[Saved data entries]
^^^^

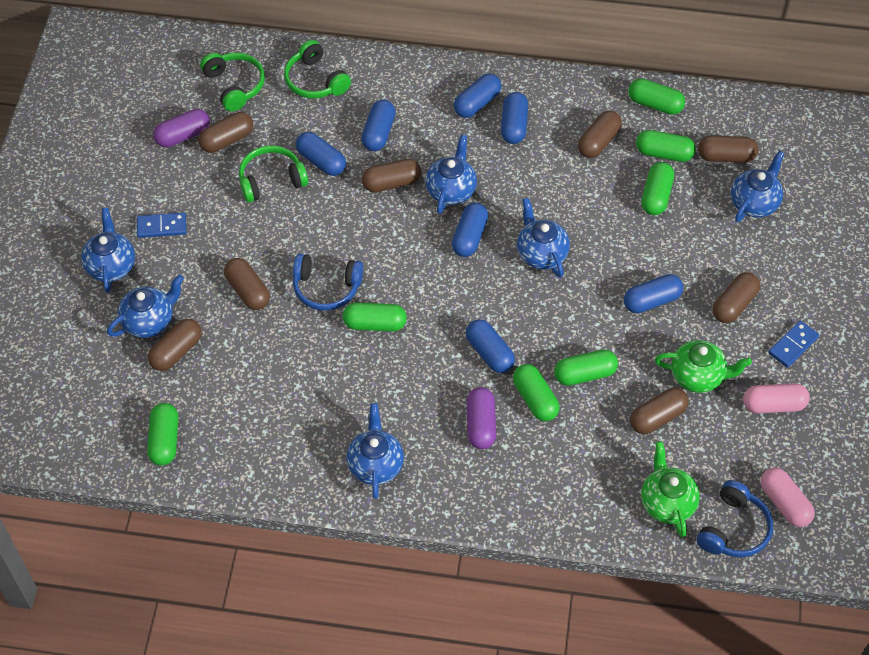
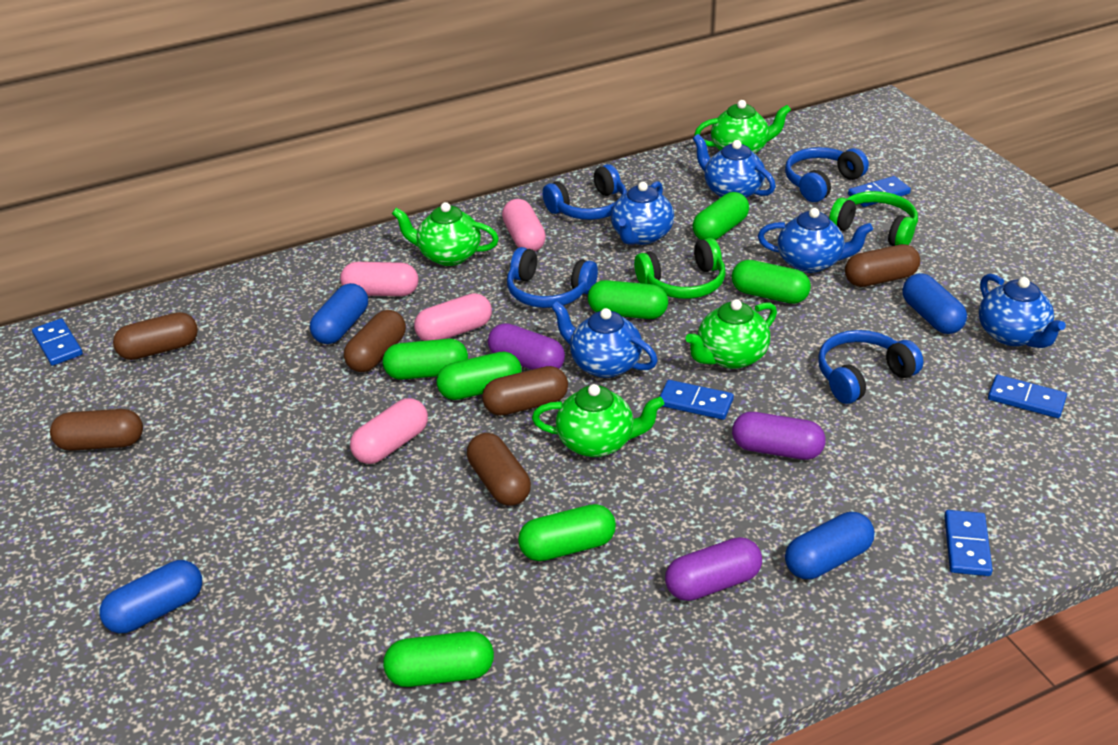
blue capsule: 7 -> 4
blue domino: 2 -> 5
blue headphones: 2 -> 4
blue teapot: 6 -> 5
brown capsule: 8 -> 6
green headphones: 3 -> 2
green teapot: 2 -> 4
pink capsule: 2 -> 4
purple capsule: 2 -> 3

^^^^

*EXERCISE BRIEF:* Taking the line that contains "green headphones: 3 -> 2" as the first, reproduce every line through the end of the entries exactly.

*RESPONSE AREA:*
green headphones: 3 -> 2
green teapot: 2 -> 4
pink capsule: 2 -> 4
purple capsule: 2 -> 3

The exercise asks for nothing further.